### GIVEN RECORDS

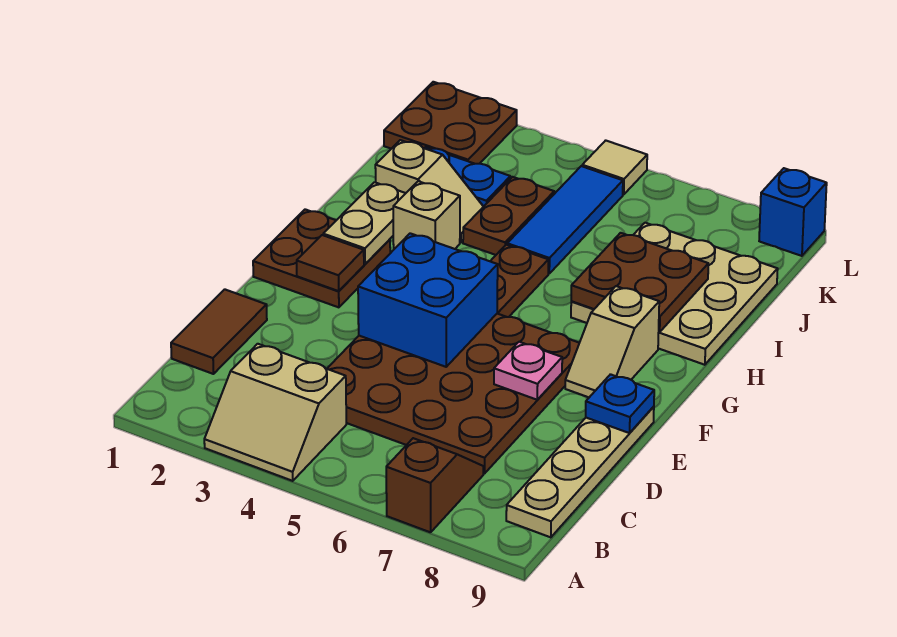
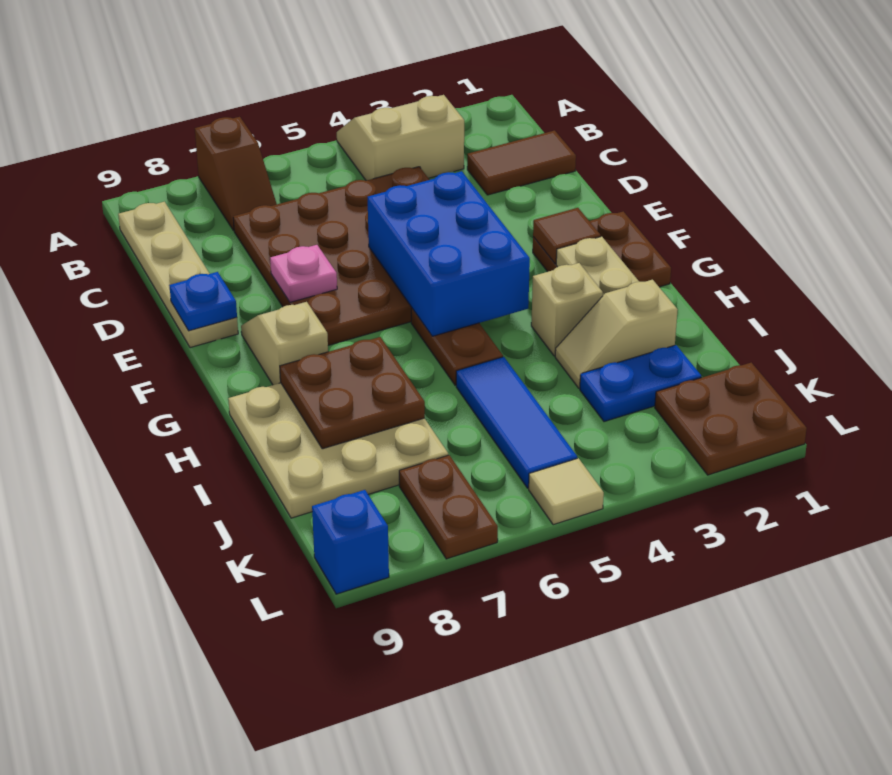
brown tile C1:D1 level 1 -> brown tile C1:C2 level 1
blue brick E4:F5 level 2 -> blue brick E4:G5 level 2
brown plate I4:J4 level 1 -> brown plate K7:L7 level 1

######
### GIVEN RECORDS

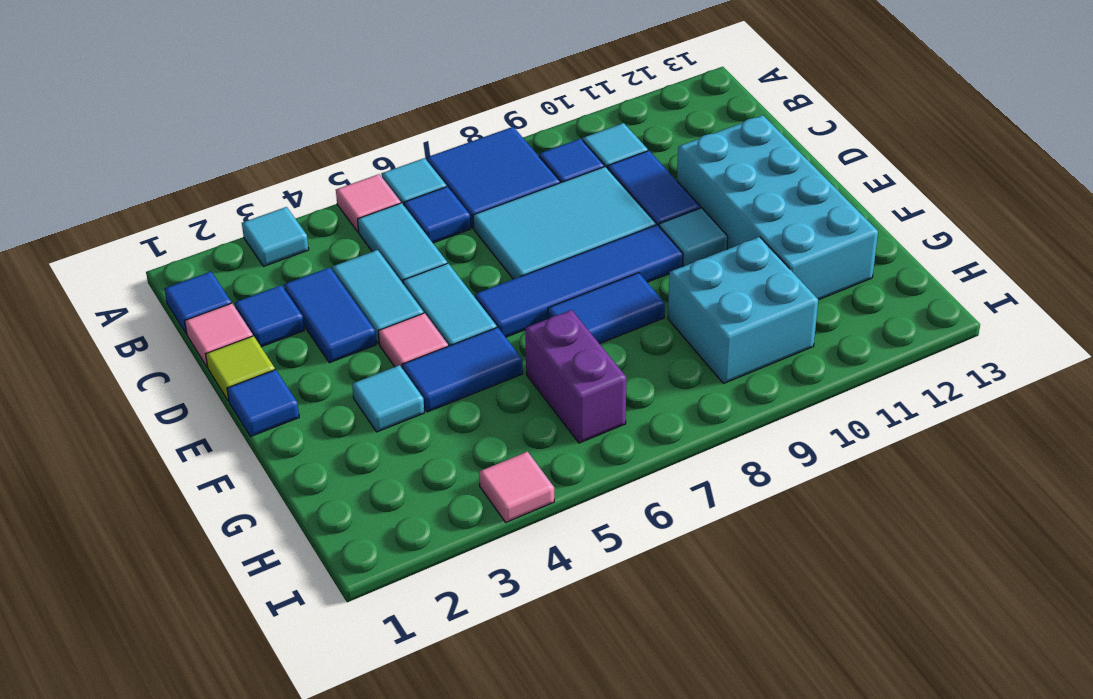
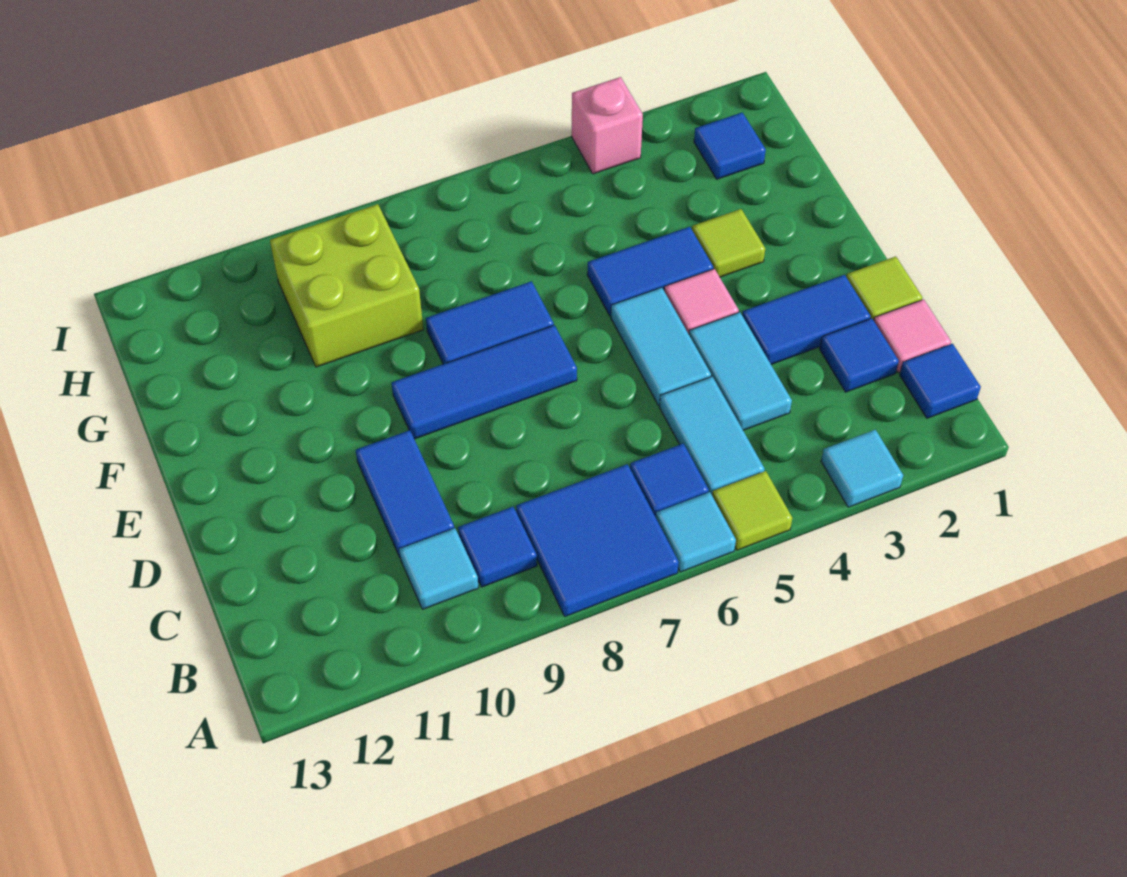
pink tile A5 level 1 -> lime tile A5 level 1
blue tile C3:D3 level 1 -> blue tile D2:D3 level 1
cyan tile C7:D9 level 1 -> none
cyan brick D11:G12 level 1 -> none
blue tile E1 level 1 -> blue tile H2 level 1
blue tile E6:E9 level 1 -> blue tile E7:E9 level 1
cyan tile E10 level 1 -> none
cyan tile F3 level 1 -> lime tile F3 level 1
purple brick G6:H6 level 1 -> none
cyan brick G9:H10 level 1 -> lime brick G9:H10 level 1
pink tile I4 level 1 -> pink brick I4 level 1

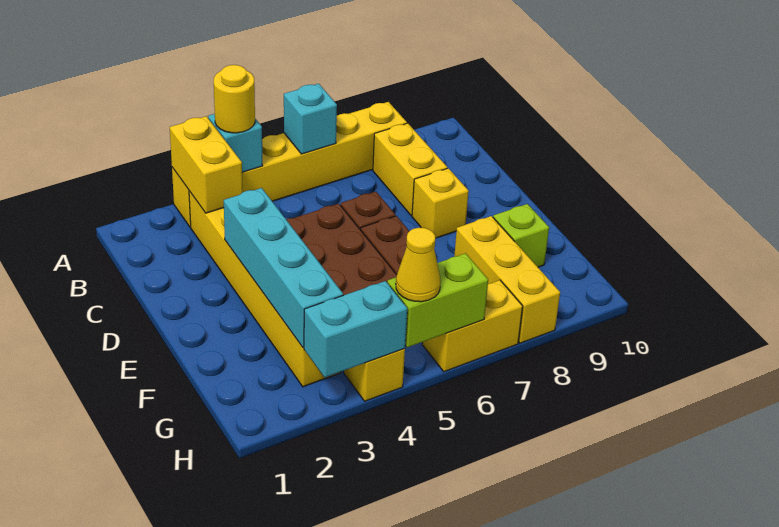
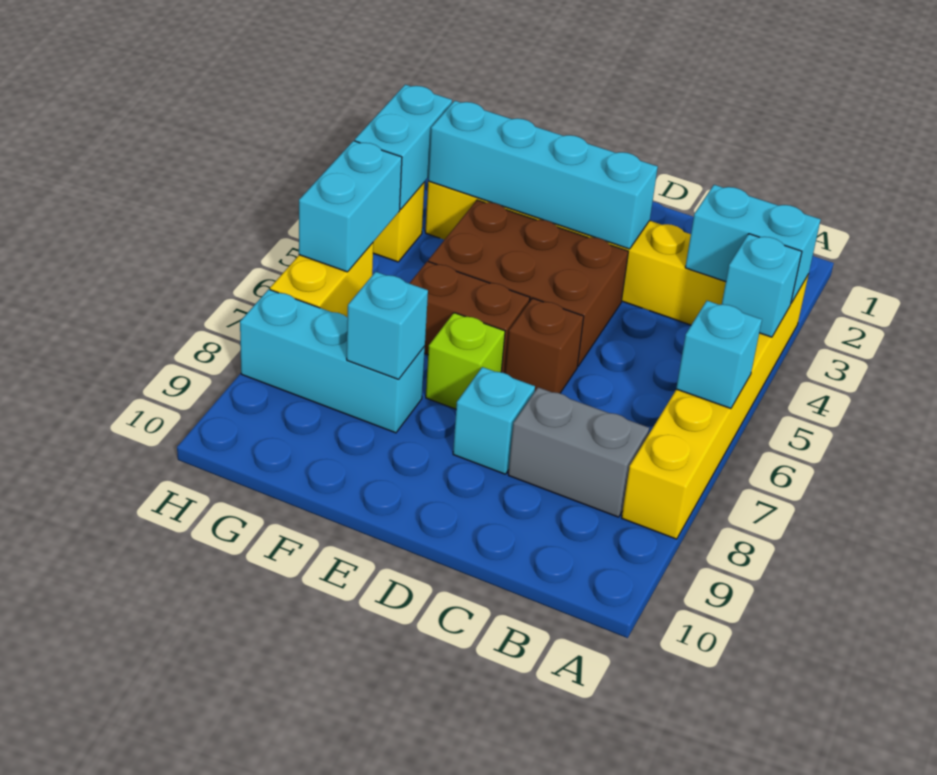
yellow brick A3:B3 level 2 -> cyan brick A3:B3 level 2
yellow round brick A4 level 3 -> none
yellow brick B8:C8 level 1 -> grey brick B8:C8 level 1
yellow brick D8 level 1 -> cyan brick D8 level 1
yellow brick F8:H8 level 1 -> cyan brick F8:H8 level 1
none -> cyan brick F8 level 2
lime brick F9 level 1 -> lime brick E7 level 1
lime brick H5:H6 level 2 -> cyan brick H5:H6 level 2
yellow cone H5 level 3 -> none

######
### GIVEN RECORDS

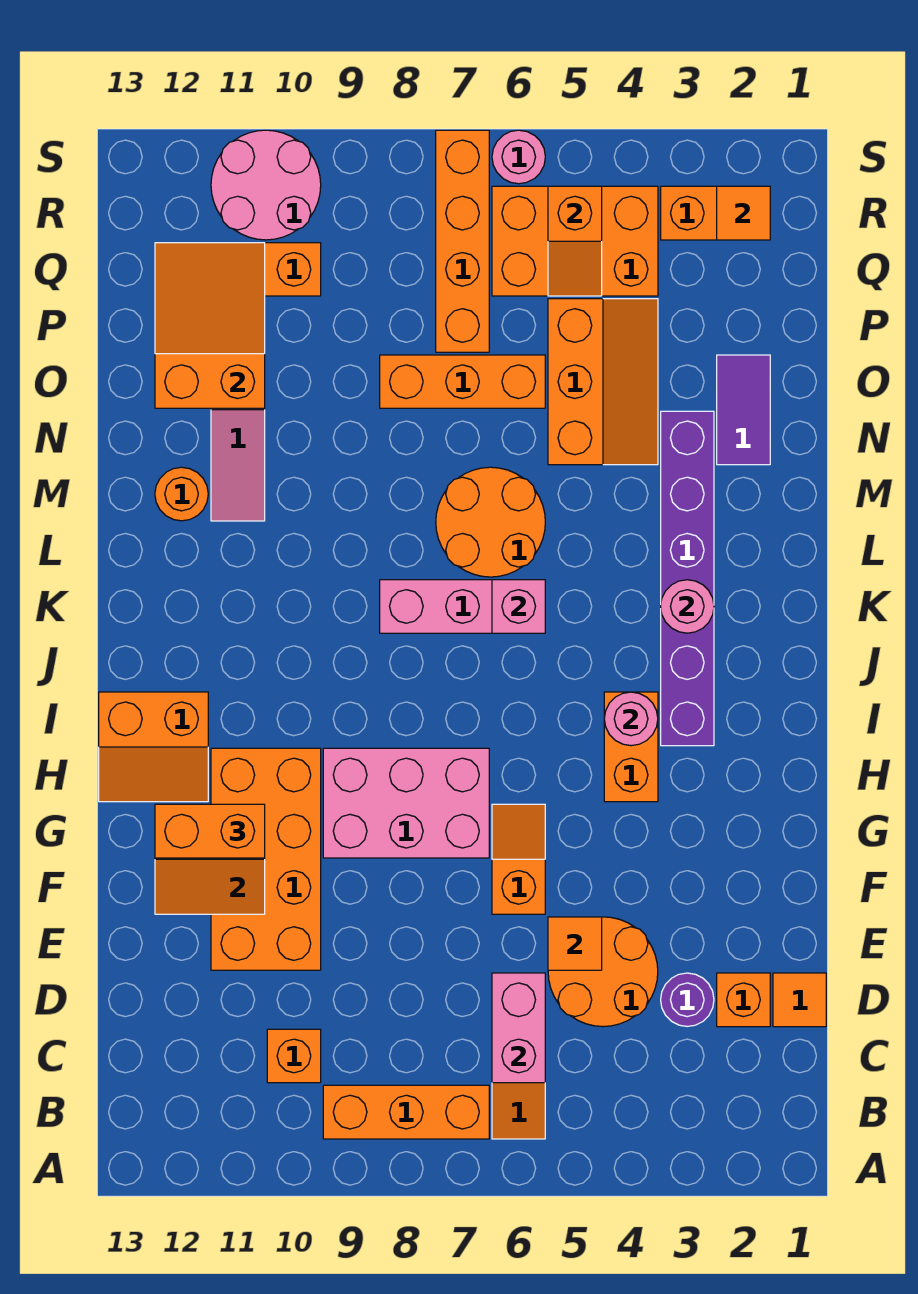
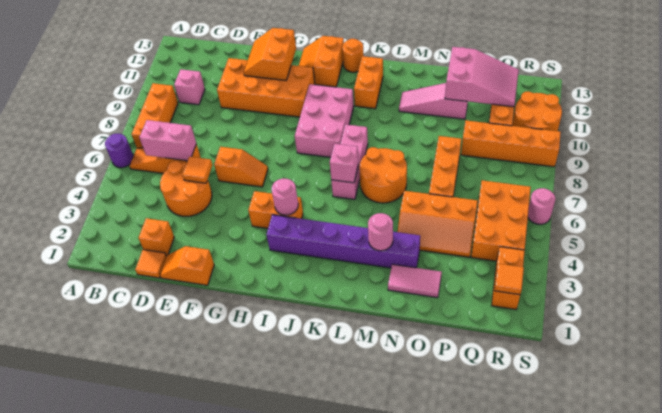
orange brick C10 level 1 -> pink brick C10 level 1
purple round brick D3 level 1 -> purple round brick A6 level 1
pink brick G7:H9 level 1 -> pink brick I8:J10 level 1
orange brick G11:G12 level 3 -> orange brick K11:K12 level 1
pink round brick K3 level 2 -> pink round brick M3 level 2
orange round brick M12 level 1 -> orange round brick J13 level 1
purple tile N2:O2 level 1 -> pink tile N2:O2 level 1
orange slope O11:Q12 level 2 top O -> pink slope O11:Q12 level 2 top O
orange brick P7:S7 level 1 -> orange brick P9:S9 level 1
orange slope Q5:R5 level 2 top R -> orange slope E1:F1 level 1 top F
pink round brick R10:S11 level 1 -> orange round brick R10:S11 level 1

######

EXERCISE BRIEF:
From the listing above, output exactly the run of lines that starts with the line containing "yellow brick D8" and ends with the line containing "yellow cone H5 level 3 -> none".

TASK RESULT:
yellow brick D8 level 1 -> cyan brick D8 level 1
yellow brick F8:H8 level 1 -> cyan brick F8:H8 level 1
none -> cyan brick F8 level 2
lime brick F9 level 1 -> lime brick E7 level 1
lime brick H5:H6 level 2 -> cyan brick H5:H6 level 2
yellow cone H5 level 3 -> none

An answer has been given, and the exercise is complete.